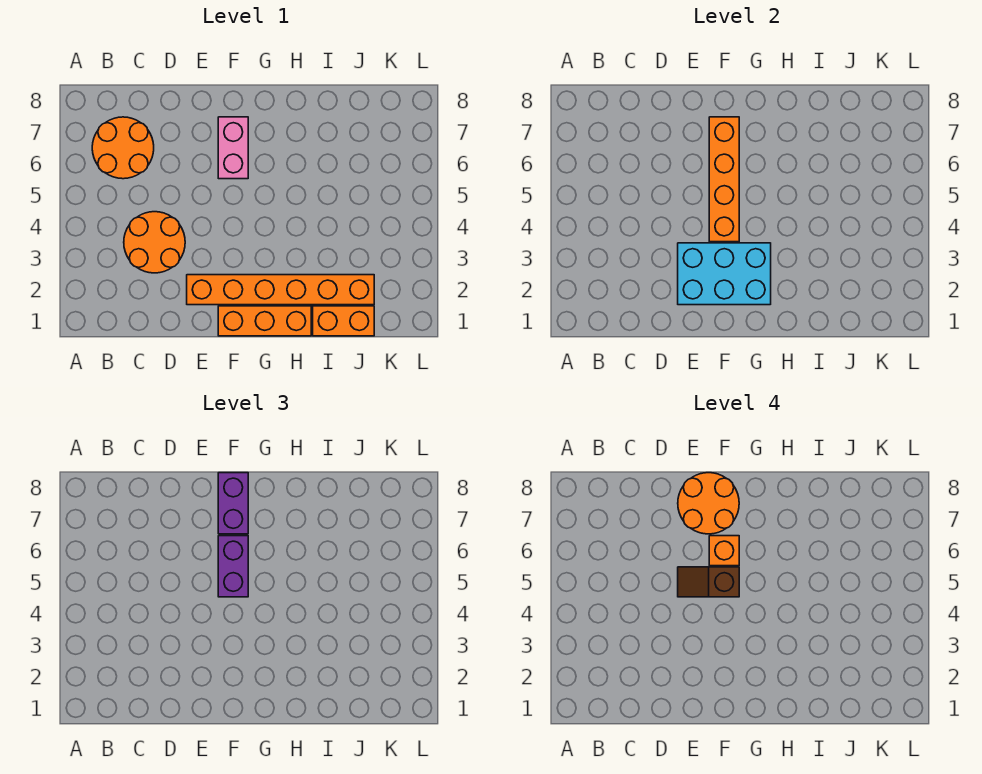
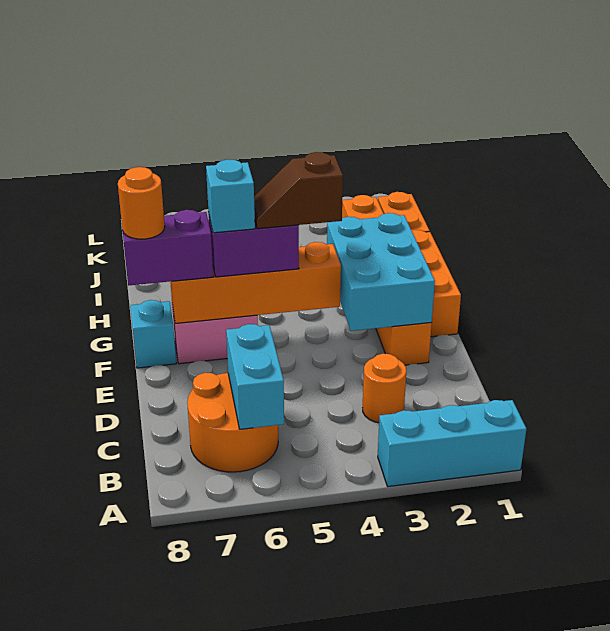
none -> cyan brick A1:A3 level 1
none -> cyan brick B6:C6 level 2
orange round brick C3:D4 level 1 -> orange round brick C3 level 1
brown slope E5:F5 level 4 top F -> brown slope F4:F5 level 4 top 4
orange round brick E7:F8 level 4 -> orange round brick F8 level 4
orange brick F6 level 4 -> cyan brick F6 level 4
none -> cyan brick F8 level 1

====================

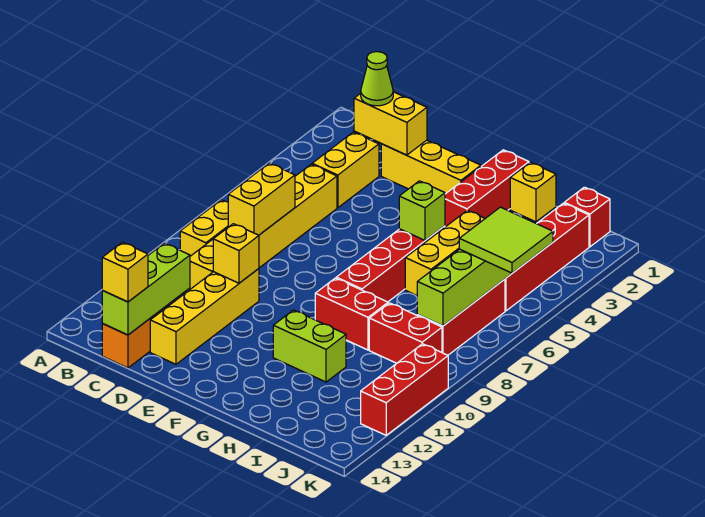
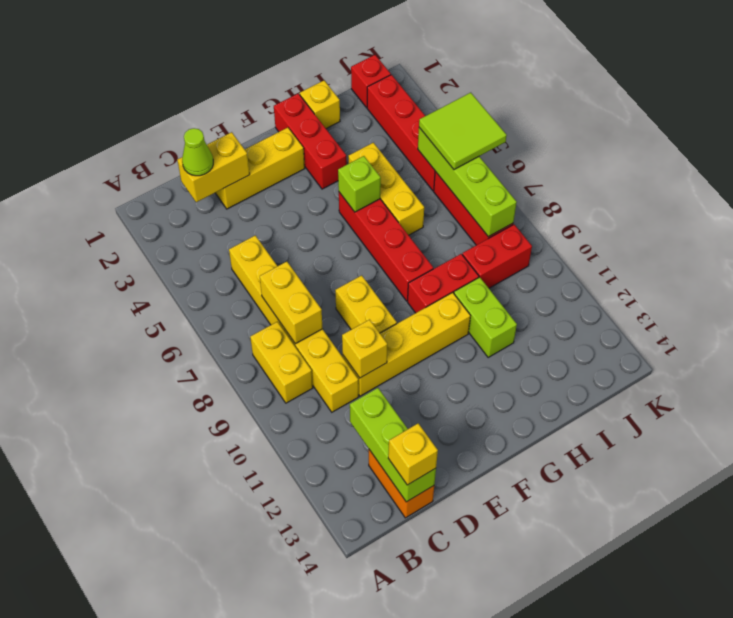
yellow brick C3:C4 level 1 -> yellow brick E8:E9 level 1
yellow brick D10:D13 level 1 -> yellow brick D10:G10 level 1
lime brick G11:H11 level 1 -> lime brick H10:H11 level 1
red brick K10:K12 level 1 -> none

====================

Counting only lines that hold the string "none", give the number of such lines in the records. Write nothing else.

» SOLUTION TO THE PROBLEM
4